Task directions:
Set down, please, the line that contains "orange cone D6 level 1 -> none" and every line that follows it to the end of the records, exactly; do not include pictures.

━━━━━ Task inputs ━━━━━

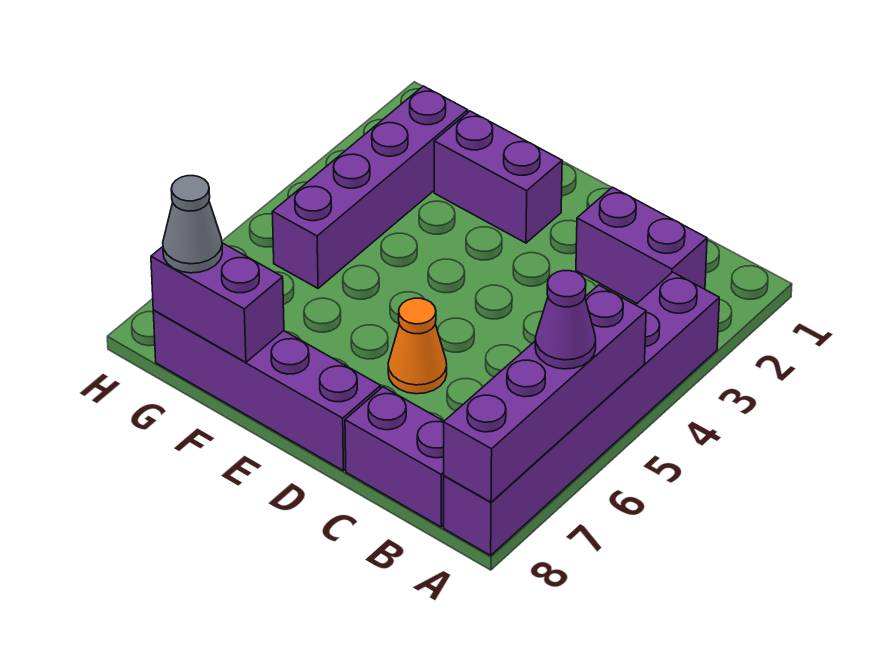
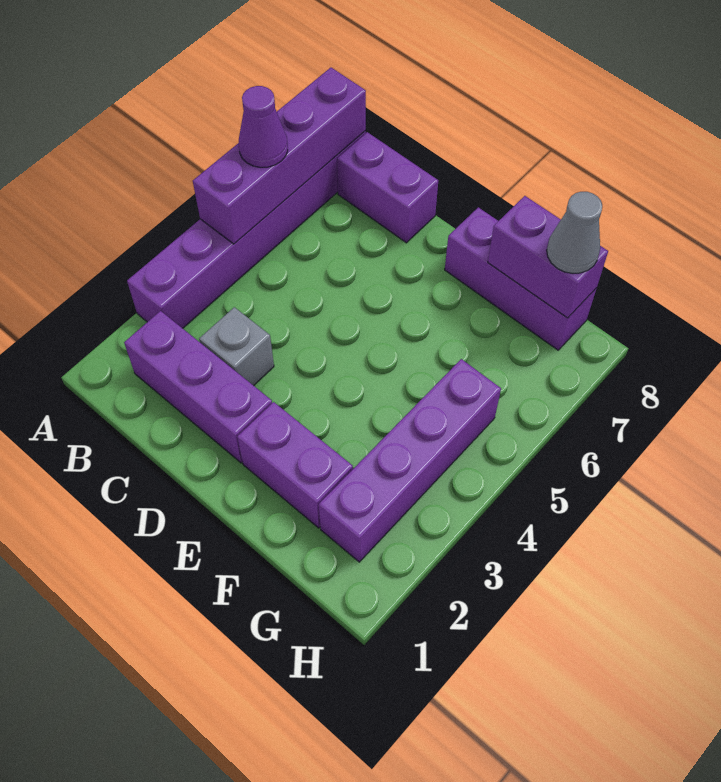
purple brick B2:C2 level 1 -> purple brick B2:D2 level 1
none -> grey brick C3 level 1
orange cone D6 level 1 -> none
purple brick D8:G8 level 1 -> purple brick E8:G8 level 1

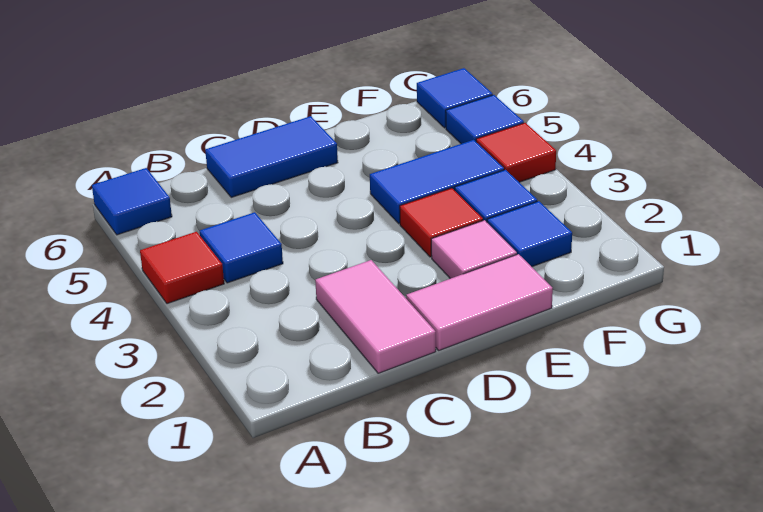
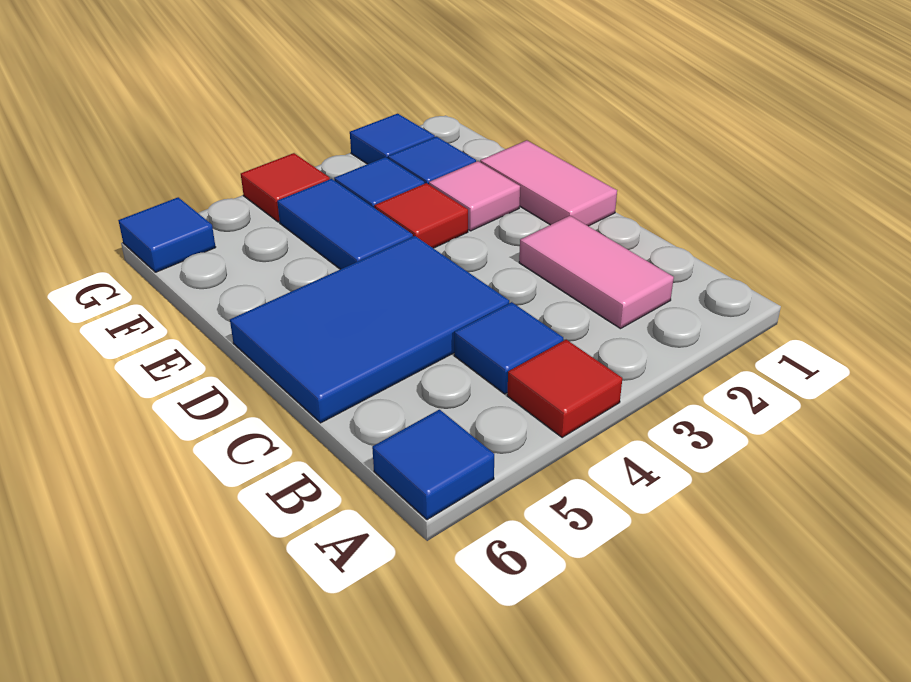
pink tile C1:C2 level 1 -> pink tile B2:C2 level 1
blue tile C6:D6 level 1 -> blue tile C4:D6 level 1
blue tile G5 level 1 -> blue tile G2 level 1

━━━━━

Solution:
orange cone D6 level 1 -> none
purple brick D8:G8 level 1 -> purple brick E8:G8 level 1

pink tile C1:C2 level 1 -> pink tile B2:C2 level 1
blue tile C6:D6 level 1 -> blue tile C4:D6 level 1
blue tile G5 level 1 -> blue tile G2 level 1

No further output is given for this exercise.